Check which lines in the records hold "degrees" and report how many there are, with no other text.

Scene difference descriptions
_ _ _ _ _

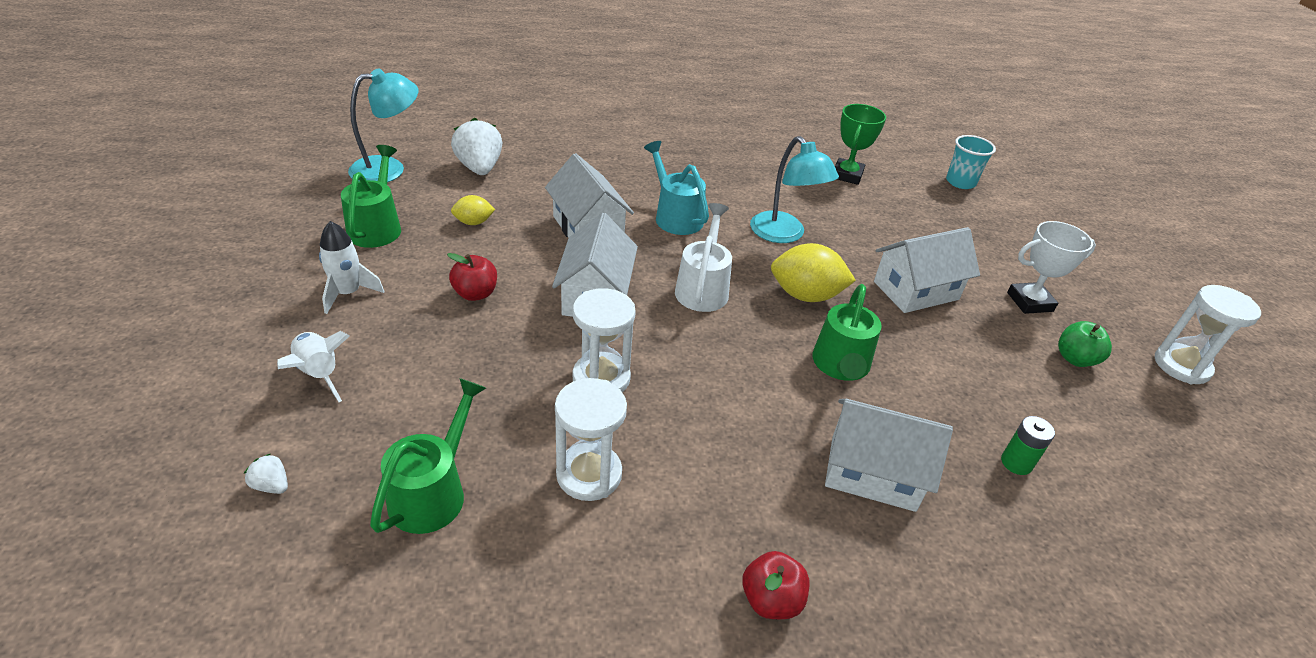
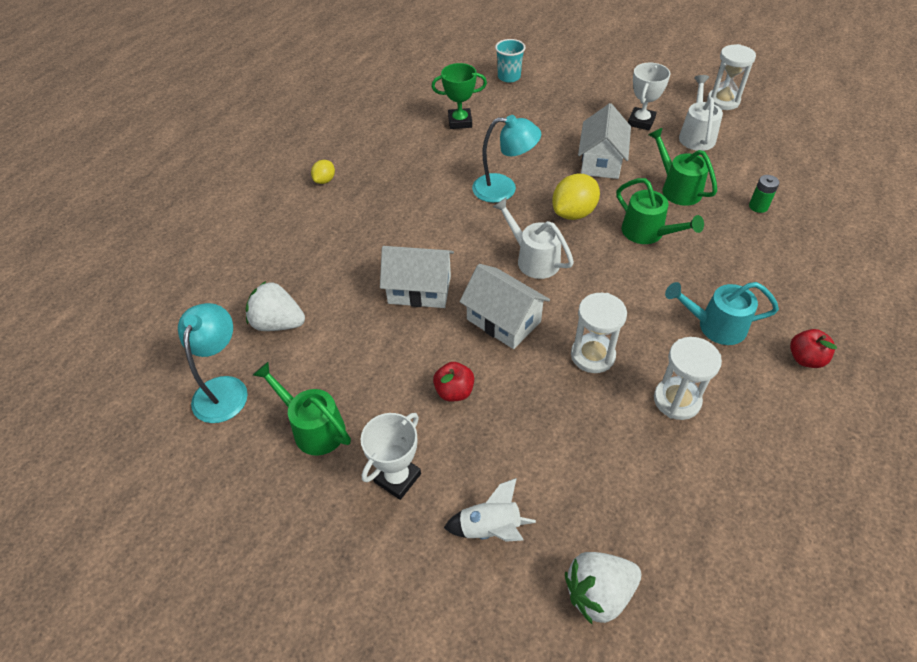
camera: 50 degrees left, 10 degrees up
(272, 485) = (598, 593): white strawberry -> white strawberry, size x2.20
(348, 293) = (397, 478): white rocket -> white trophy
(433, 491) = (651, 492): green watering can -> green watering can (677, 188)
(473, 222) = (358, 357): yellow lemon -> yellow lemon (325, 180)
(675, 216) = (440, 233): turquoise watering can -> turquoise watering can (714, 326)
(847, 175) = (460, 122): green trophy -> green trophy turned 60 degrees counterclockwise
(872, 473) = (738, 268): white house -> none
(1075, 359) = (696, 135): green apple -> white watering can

_ _ _ _ _

◆ **Task result**
2